→ EXERCISE AIM:
Could you print all the entries below exactly as they appear, omitting the pictures?

→ Content revision data:

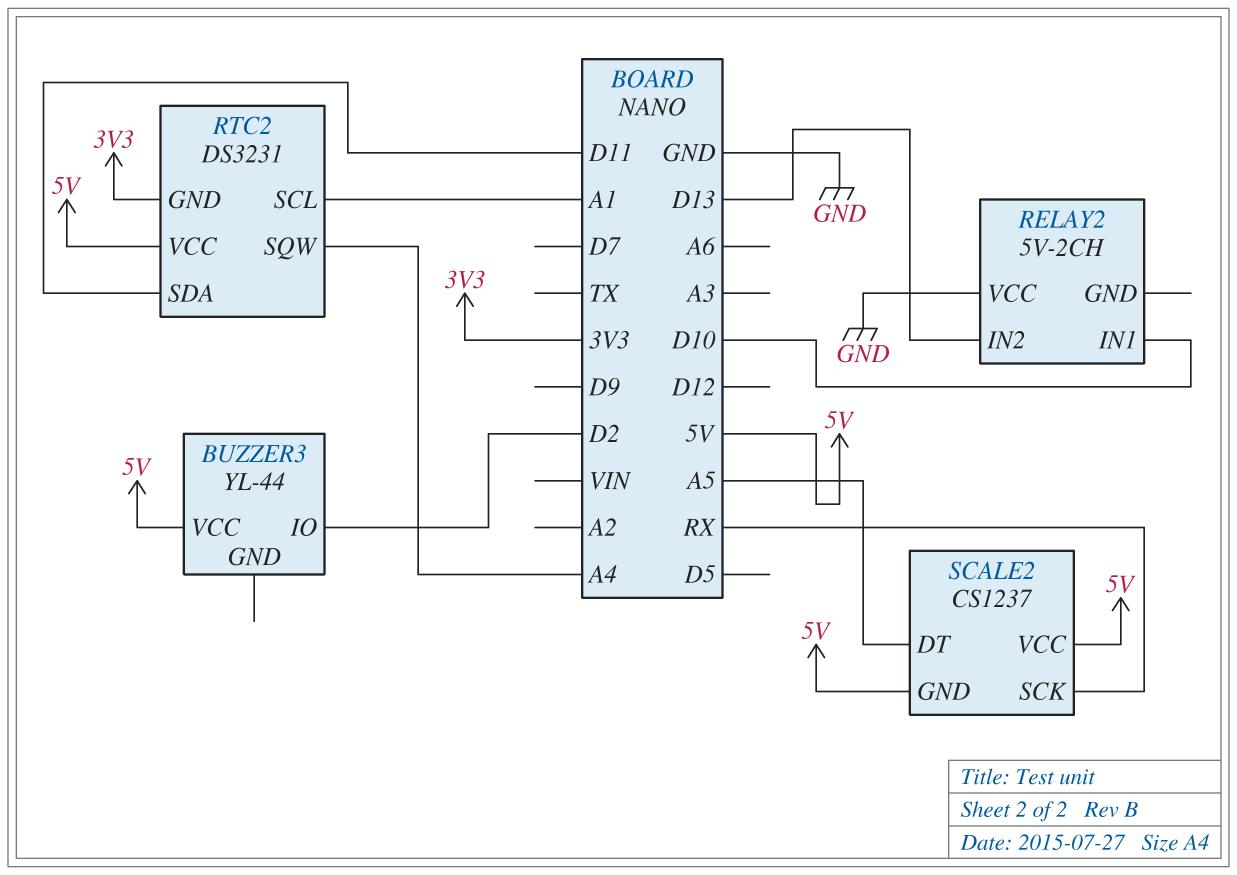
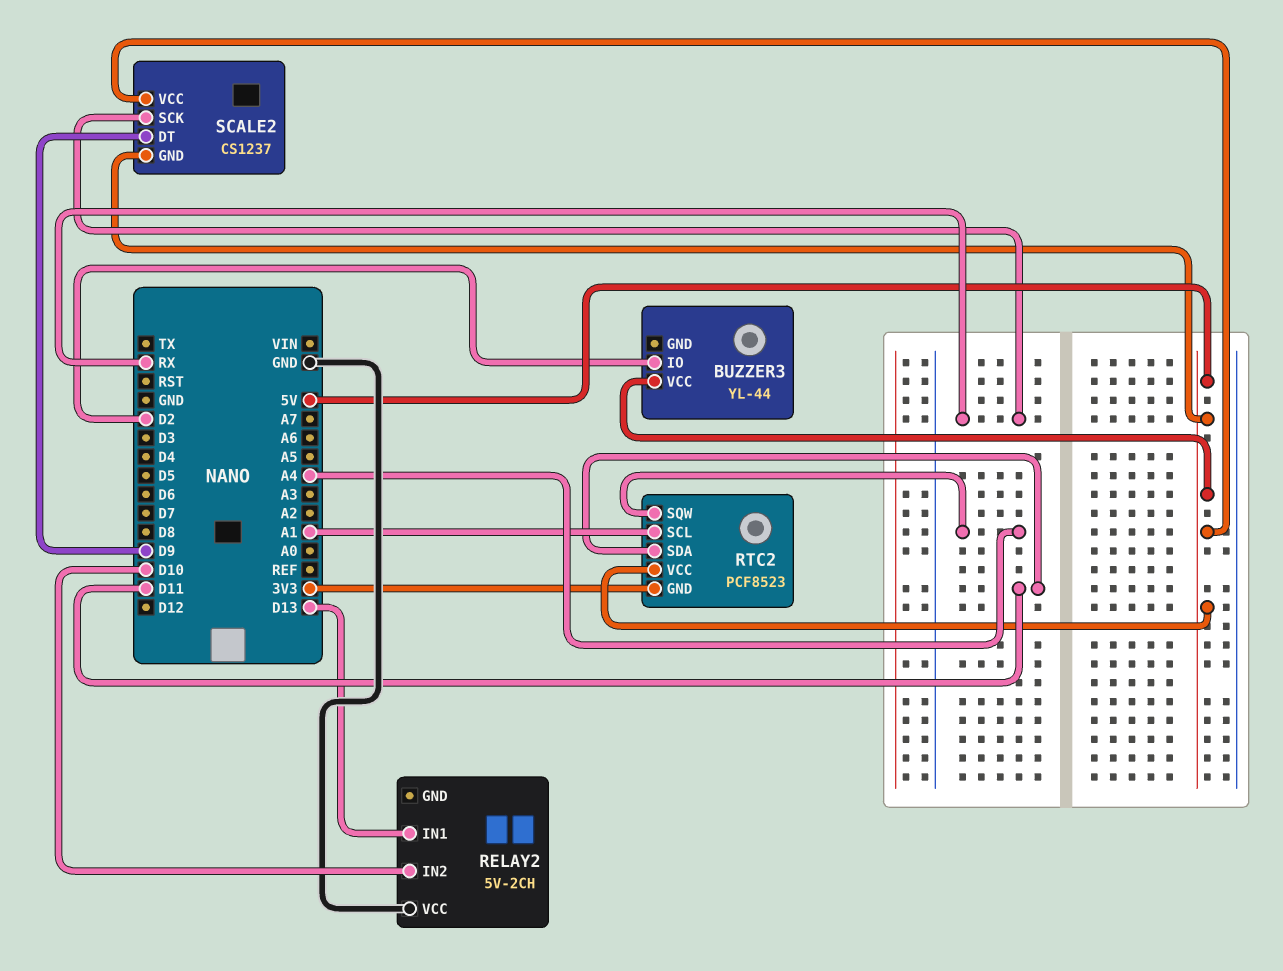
RELAY2 pin IN1: D10 -> D13
RELAY2 pin IN2: D13 -> D10
RTC2: DS3231 -> PCF8523
SCALE2 pin DT: A5 -> D9

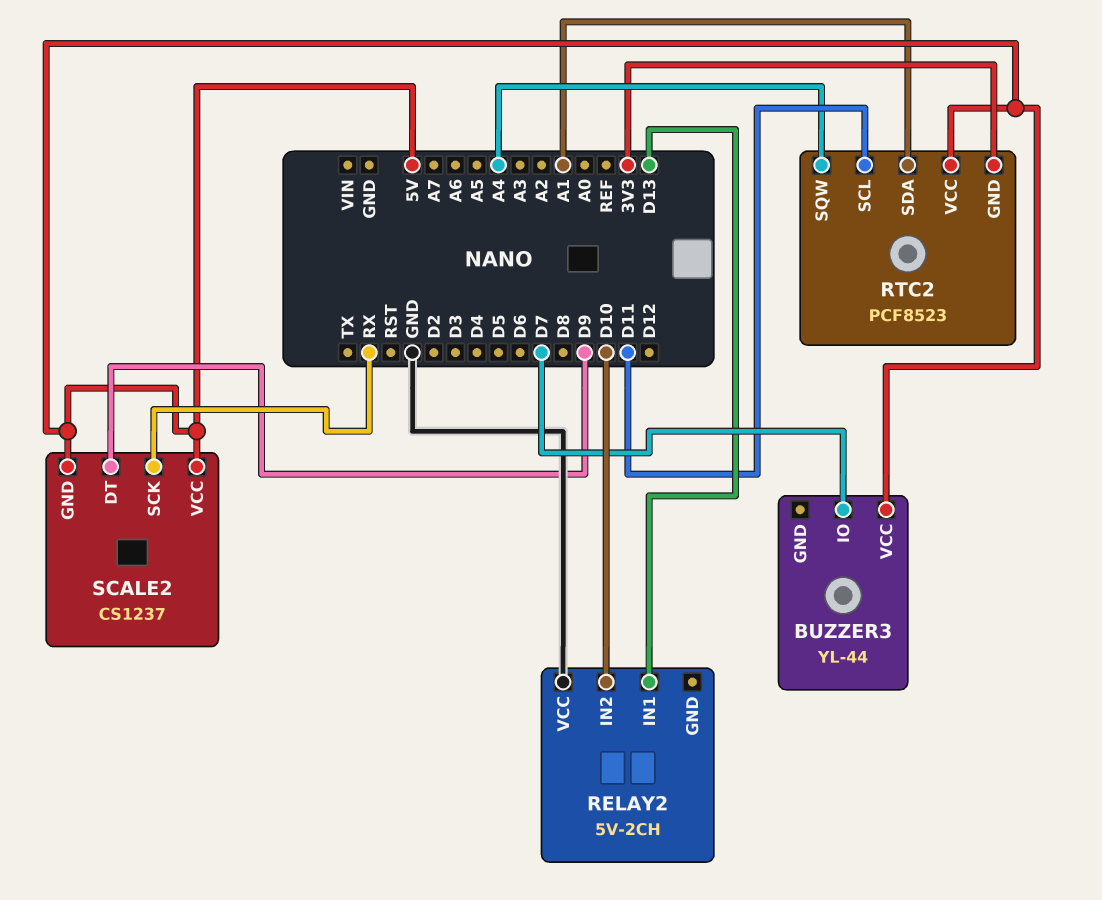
BUZZER3 pin IO: D2 -> D7
RTC2 pin SCL: A1 -> D11
RTC2 pin SDA: D11 -> A1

→ RESPONSE:
RELAY2 pin IN1: D10 -> D13
RELAY2 pin IN2: D13 -> D10
RTC2: DS3231 -> PCF8523
SCALE2 pin DT: A5 -> D9

BUZZER3 pin IO: D2 -> D7
RTC2 pin SCL: A1 -> D11
RTC2 pin SDA: D11 -> A1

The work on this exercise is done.